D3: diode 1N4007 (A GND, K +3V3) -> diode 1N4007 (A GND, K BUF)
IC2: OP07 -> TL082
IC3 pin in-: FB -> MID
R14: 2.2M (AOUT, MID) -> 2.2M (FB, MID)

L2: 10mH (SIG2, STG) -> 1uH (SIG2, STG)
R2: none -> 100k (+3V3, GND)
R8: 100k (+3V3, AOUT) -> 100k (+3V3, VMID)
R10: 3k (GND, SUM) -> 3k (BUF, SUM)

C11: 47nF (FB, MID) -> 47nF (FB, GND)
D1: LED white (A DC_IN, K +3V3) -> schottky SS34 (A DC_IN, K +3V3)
================================
- _Directions_:
The material above must be written out again in full, exactly.

- _Solution to the exercise_:
D3: diode 1N4007 (A GND, K +3V3) -> diode 1N4007 (A GND, K BUF)
IC2: OP07 -> TL082
IC3 pin in-: FB -> MID
R14: 2.2M (AOUT, MID) -> 2.2M (FB, MID)

L2: 10mH (SIG2, STG) -> 1uH (SIG2, STG)
R2: none -> 100k (+3V3, GND)
R8: 100k (+3V3, AOUT) -> 100k (+3V3, VMID)
R10: 3k (GND, SUM) -> 3k (BUF, SUM)

C11: 47nF (FB, MID) -> 47nF (FB, GND)
D1: LED white (A DC_IN, K +3V3) -> schottky SS34 (A DC_IN, K +3V3)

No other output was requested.